Repeat exactly, and only, the lines below starting at the line that contains "I need masks" and ending at the line that contains "Segment every instance of stroma.", inclusive of both.
>> begin RECORD EXCERPTS
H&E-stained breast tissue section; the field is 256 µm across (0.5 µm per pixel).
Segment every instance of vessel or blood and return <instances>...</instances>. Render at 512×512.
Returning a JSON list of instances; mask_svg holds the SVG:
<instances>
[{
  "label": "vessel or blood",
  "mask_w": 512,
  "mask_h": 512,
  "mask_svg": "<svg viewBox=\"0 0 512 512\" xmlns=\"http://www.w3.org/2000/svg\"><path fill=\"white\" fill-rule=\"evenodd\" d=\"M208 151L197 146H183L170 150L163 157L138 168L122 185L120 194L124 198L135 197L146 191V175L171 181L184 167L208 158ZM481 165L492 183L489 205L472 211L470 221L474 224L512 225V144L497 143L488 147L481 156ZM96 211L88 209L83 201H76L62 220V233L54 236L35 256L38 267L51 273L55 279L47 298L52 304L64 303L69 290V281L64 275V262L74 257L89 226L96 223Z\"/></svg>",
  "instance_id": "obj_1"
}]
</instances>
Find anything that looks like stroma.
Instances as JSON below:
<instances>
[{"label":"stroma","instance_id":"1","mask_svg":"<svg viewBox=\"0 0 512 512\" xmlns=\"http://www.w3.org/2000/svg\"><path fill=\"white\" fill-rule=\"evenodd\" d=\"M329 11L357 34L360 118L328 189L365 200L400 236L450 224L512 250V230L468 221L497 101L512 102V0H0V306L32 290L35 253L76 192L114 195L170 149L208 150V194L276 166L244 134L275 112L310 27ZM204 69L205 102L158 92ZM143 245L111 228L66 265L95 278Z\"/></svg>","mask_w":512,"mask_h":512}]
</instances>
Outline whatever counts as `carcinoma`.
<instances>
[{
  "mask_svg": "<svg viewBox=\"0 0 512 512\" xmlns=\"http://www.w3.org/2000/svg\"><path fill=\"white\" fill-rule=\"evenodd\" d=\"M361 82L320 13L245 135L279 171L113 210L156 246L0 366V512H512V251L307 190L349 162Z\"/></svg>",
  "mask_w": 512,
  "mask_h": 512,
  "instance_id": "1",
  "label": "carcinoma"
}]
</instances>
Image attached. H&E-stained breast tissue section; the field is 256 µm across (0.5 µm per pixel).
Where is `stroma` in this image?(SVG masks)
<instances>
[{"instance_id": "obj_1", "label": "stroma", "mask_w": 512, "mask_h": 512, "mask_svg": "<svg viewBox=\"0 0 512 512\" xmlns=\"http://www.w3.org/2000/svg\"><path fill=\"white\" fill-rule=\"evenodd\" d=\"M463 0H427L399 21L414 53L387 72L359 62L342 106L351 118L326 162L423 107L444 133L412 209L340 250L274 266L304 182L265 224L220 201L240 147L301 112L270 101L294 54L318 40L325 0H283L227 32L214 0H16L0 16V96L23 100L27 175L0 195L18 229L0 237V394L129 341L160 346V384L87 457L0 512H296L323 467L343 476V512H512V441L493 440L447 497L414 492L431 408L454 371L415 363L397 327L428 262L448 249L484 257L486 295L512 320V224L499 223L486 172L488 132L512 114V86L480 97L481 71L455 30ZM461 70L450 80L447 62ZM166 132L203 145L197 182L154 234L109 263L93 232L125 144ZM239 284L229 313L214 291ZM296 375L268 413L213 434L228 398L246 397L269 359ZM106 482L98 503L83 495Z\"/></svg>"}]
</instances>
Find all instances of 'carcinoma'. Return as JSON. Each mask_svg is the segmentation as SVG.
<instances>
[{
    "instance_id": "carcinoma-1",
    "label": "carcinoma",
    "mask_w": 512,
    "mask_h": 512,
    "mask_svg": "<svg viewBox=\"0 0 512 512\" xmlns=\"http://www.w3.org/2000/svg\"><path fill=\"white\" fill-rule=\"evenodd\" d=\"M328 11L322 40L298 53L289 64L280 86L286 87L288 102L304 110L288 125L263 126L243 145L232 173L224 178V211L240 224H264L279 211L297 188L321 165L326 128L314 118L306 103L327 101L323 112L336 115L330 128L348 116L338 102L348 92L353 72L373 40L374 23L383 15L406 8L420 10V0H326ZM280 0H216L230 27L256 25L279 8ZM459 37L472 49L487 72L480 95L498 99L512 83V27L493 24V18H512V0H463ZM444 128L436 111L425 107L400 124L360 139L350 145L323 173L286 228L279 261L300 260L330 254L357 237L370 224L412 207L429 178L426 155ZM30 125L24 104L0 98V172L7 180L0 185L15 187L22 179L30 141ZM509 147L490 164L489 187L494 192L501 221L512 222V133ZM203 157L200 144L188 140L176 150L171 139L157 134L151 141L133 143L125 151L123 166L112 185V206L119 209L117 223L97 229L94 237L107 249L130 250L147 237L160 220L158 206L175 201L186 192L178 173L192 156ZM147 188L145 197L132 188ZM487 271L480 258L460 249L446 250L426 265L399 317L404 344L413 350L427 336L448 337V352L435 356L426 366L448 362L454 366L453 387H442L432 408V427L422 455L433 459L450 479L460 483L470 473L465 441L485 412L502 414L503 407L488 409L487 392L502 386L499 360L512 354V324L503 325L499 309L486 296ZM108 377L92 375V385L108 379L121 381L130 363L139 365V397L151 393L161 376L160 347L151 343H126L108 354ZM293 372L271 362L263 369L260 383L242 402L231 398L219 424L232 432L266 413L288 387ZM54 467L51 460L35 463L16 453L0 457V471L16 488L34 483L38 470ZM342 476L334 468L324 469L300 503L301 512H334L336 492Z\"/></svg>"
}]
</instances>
>> end RECORD EXCERPTS
>> begin RECORD EXCERPTS
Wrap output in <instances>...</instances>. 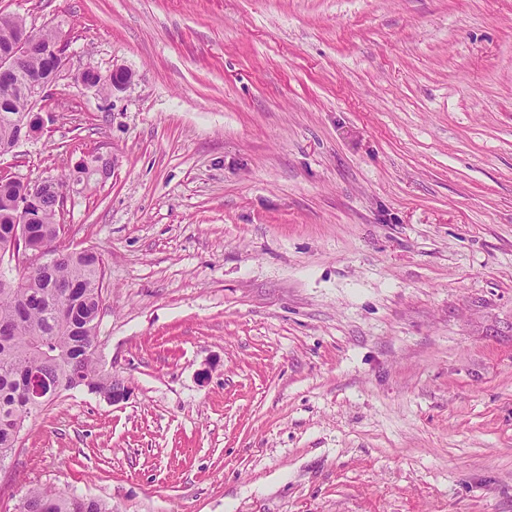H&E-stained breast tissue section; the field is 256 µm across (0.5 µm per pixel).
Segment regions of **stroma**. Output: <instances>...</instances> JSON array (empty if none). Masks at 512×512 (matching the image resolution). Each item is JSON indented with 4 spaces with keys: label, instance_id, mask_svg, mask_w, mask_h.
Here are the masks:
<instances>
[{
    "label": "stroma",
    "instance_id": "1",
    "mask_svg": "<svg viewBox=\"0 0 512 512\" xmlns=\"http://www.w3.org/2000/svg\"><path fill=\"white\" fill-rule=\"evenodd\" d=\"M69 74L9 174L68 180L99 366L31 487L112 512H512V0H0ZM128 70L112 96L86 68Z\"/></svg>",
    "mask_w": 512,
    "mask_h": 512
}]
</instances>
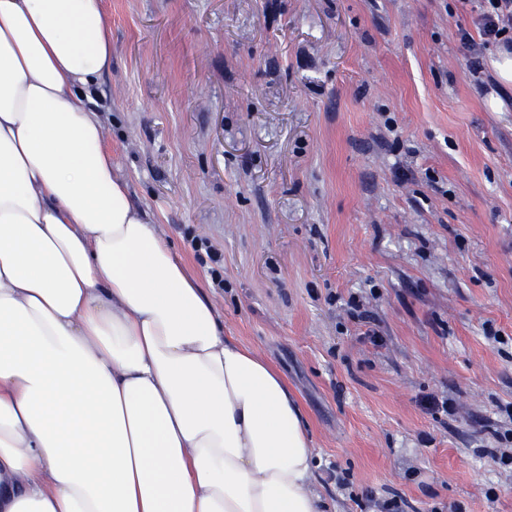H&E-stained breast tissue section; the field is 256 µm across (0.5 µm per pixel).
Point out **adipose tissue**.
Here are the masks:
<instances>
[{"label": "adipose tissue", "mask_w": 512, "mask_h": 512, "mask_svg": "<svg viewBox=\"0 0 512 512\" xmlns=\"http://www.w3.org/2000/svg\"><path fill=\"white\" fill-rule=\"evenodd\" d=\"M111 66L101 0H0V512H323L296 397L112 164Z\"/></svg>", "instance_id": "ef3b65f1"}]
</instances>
>> end RECORD EXCERPTS
>> begin RECORD EXCERPTS
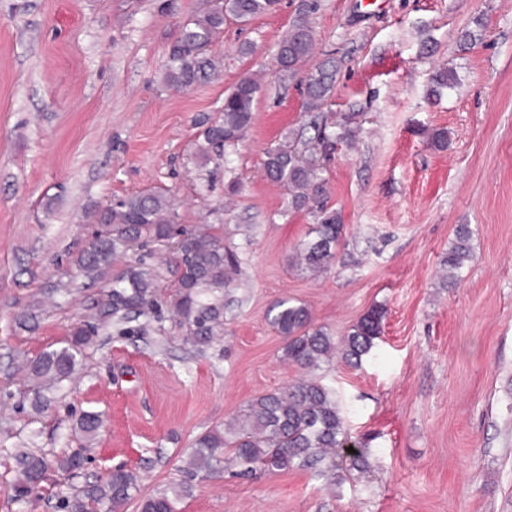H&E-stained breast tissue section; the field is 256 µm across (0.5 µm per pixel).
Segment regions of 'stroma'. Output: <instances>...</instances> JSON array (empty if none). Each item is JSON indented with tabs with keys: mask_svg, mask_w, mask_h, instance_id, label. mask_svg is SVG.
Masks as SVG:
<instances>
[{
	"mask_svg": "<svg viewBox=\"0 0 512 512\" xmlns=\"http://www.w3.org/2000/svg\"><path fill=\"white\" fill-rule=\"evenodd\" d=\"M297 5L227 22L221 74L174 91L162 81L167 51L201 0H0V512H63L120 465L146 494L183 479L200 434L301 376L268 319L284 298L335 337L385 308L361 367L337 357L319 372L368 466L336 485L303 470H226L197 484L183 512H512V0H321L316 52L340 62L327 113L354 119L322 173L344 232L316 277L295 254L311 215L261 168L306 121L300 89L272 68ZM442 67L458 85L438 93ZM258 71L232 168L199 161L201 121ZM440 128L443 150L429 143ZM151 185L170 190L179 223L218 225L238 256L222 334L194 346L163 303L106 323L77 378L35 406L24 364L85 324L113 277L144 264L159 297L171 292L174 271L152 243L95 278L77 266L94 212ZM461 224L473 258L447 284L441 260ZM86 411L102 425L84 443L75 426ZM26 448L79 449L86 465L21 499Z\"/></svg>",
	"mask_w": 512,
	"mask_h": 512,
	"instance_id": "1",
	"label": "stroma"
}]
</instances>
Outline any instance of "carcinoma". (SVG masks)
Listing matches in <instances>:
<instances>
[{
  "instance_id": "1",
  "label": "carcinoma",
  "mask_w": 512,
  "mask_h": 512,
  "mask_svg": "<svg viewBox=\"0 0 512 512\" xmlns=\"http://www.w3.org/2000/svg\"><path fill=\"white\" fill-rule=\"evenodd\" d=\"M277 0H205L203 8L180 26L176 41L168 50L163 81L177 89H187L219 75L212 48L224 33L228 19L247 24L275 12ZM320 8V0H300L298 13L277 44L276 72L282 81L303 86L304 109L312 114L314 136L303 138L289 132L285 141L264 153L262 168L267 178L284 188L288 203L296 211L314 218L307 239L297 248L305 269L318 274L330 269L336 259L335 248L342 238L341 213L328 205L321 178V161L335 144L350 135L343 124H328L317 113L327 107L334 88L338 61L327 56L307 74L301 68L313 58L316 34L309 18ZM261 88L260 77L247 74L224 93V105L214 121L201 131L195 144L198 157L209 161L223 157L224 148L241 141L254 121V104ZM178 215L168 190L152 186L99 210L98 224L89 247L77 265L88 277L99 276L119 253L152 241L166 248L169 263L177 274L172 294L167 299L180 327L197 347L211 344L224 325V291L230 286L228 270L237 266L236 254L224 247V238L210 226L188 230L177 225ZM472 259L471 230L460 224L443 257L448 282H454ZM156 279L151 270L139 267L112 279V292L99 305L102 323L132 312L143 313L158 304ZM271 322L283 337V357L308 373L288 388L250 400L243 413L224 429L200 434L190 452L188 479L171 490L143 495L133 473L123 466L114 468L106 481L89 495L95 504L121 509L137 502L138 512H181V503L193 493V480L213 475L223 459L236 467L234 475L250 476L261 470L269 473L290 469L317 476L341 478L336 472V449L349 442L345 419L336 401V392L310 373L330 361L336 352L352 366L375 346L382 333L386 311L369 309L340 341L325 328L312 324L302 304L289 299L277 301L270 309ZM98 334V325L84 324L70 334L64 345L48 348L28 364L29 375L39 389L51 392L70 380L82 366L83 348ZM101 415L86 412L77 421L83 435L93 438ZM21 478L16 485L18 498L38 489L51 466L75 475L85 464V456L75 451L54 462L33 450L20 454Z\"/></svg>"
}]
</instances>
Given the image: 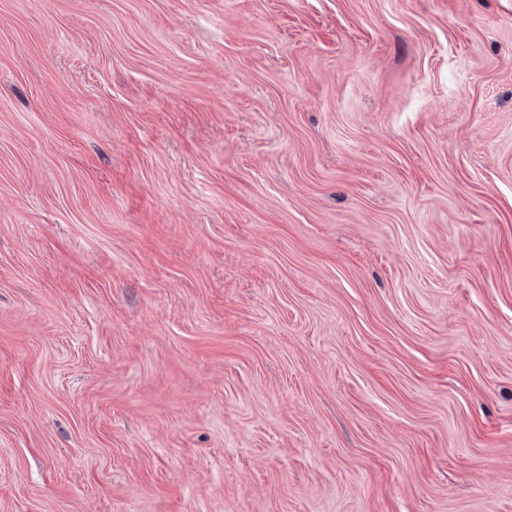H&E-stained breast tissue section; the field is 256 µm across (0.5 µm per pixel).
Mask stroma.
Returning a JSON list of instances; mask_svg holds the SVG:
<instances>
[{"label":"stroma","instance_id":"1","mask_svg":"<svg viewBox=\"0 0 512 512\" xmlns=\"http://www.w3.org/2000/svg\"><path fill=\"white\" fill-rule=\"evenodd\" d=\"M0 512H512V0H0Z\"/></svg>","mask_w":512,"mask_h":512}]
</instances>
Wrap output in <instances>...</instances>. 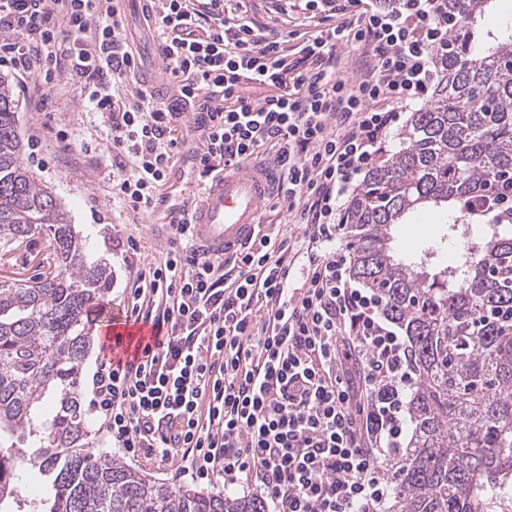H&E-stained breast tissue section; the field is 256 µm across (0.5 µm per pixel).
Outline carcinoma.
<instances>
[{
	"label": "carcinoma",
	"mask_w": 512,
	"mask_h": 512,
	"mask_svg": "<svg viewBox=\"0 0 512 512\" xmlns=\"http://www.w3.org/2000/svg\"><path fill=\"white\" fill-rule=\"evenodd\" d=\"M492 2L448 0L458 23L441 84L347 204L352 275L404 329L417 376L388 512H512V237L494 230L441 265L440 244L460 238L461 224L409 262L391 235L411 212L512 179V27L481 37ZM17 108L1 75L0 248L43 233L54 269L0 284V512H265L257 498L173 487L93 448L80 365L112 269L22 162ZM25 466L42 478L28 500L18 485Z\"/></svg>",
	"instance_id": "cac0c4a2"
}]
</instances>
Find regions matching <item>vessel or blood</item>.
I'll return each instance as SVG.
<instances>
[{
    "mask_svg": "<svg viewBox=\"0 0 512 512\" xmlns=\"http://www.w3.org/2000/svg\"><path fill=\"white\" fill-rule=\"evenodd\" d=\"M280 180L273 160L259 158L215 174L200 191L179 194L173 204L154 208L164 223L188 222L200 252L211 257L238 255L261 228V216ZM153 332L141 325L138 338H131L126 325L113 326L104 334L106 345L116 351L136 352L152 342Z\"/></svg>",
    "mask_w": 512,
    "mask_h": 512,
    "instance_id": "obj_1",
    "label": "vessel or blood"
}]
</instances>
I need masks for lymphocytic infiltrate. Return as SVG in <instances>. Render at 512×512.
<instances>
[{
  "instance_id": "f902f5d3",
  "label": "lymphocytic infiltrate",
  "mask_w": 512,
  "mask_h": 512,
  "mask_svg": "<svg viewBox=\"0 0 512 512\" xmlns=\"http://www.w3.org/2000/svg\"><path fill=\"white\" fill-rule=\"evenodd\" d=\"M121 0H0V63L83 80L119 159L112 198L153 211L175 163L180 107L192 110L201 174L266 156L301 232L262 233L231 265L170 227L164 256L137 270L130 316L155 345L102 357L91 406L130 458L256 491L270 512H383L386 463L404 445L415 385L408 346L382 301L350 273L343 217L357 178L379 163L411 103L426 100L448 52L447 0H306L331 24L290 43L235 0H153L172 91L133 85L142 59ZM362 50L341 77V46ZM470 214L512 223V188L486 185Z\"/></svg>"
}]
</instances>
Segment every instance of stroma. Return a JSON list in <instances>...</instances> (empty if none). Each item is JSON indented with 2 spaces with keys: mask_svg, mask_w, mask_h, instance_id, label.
>> end RECORD EXCERPTS
#### CORRECT RESPONSE:
I need masks for lymphocytic infiltrate. Return as SVG in <instances>. Render at 512×512.
<instances>
[{
  "instance_id": "f902f5d3",
  "label": "lymphocytic infiltrate",
  "mask_w": 512,
  "mask_h": 512,
  "mask_svg": "<svg viewBox=\"0 0 512 512\" xmlns=\"http://www.w3.org/2000/svg\"><path fill=\"white\" fill-rule=\"evenodd\" d=\"M121 0H0V63L83 80L119 159L112 198L153 211L175 163L180 107L192 110L201 174L266 156L301 232L262 233L231 265L170 227L164 256L137 270L130 316L155 345L102 357L91 406L130 458L256 491L270 512H383L386 463L404 445L415 385L408 346L382 301L350 273L343 217L357 178L379 163L411 103L426 100L448 52L447 0H306L331 24L290 43L235 0H153L172 91L133 85L142 59ZM362 50L341 77V46ZM470 214L512 223V188L486 185Z\"/></svg>"
}]
</instances>
Segment every instance of stroma. Return a JSON list in <instances>...</instances> (empty if none). Each item is JSON indented with 2 spaces with keys: mask_svg, mask_w, mask_h, instance_id, label.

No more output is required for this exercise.